### HOW TO COMPLETE THIS TASK
Return only how many lines in the data include the string "none".

___ GIVEN MATERIAL ___

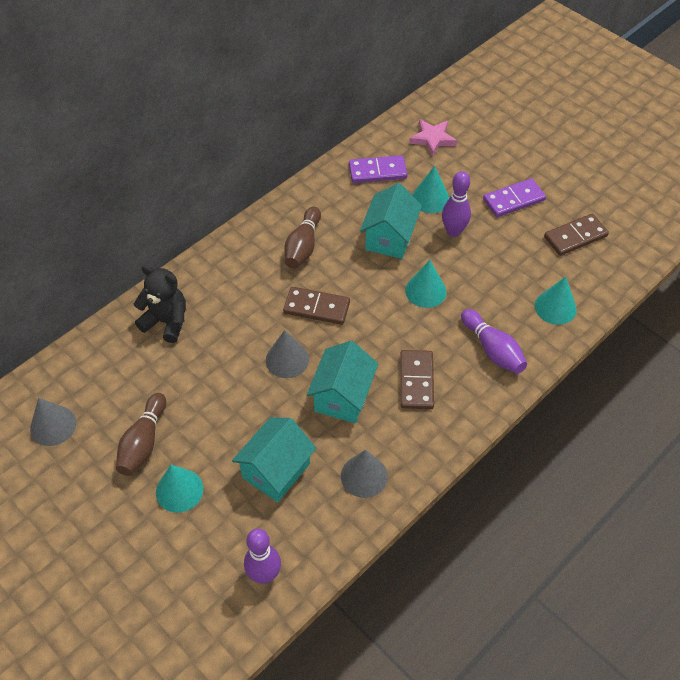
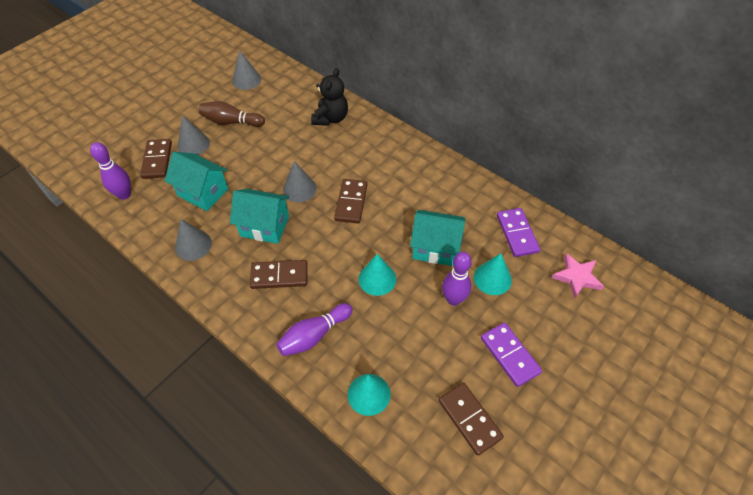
camera: 85 degrees right, 0 degrees up
(179, 490) = (193, 144): turquoise cone -> grey cone
(203, 537) = (157, 160): none -> brown domino
(303, 246) = (415, 188): brown bowling pin -> none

___

### TASK ANSWER
2